Problem requirements: Every record below is to be restated verbatim, though its images are not.

Provided entries Start Marker

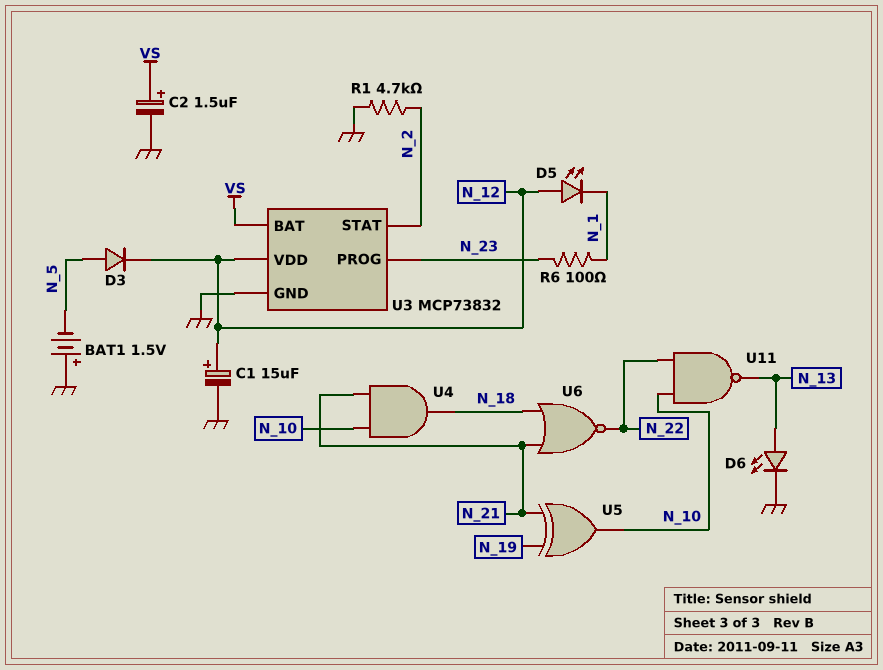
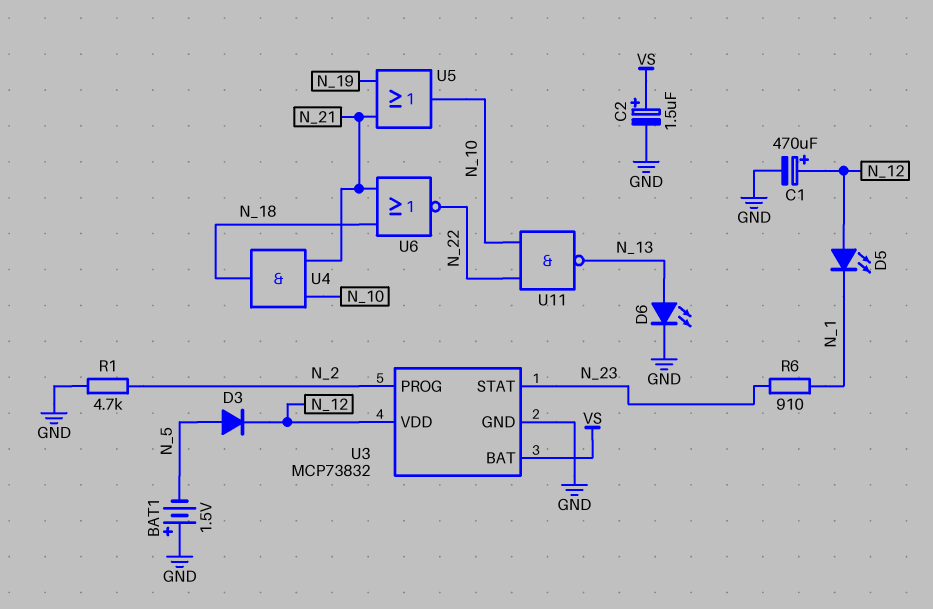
C1: 15uF (plus N_12, minus GND) -> 470uF (plus N_12, minus GND)
R6: 100 (N_1, N_23) -> 910 (N_1, N_23)
U3 pin PROG: N_23 -> N_2
U3 pin STAT: N_2 -> N_23
U5: XOR (in N_19, in N_21, out N_10) -> OR (in N_19, in N_21, out N_10)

Provided entries End Marker

Task solution:
C1: 15uF (plus N_12, minus GND) -> 470uF (plus N_12, minus GND)
R6: 100 (N_1, N_23) -> 910 (N_1, N_23)
U3 pin PROG: N_23 -> N_2
U3 pin STAT: N_2 -> N_23
U5: XOR (in N_19, in N_21, out N_10) -> OR (in N_19, in N_21, out N_10)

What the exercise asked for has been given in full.